Dataset below:

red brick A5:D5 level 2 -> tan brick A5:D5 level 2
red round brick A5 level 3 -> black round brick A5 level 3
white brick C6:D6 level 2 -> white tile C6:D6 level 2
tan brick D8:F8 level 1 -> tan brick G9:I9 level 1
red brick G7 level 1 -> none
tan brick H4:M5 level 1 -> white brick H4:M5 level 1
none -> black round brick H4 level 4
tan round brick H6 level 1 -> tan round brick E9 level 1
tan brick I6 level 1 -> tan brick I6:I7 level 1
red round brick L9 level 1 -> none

End of Dataset.
Dataset below:

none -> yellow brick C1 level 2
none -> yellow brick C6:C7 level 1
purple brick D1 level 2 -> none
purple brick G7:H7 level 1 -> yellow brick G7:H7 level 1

End of Dataset.

* **Your objective**: Could you restate, word for word, the lines above from the one with "tan brick I6 level" to the one with "red round brick L9 level 1 -> none", both included?

* **Answer below**:
tan brick I6 level 1 -> tan brick I6:I7 level 1
red round brick L9 level 1 -> none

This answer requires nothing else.